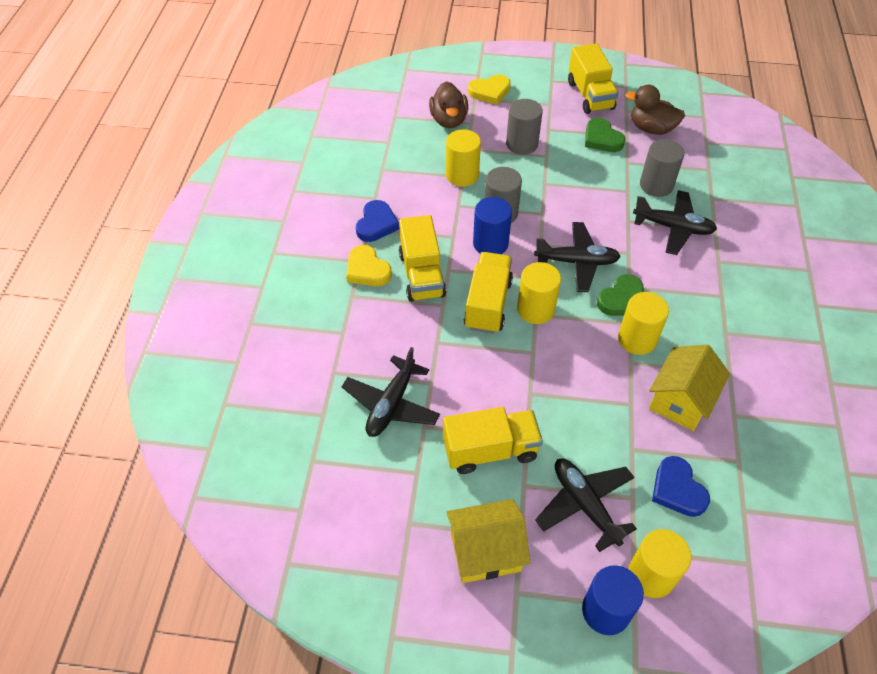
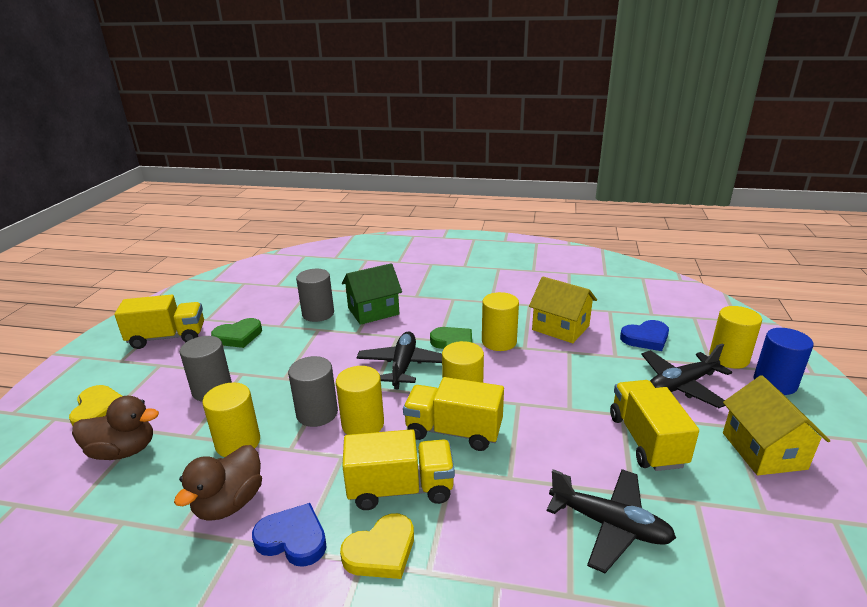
camera: 85 degrees left, 25 degrees down
(490, 243) = (363, 424): blue cylinder -> yellow cylinder
(651, 128) = (242, 308): brown duck -> brown duck (229, 503)
(673, 227) = (373, 311): black plane -> green house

#### The task:
All of the data is to be returned exactly, with no pictures included.

#### Answer to this task:
camera: 85 degrees left, 25 degrees down
(490, 243) = (363, 424): blue cylinder -> yellow cylinder
(651, 128) = (242, 308): brown duck -> brown duck (229, 503)
(673, 227) = (373, 311): black plane -> green house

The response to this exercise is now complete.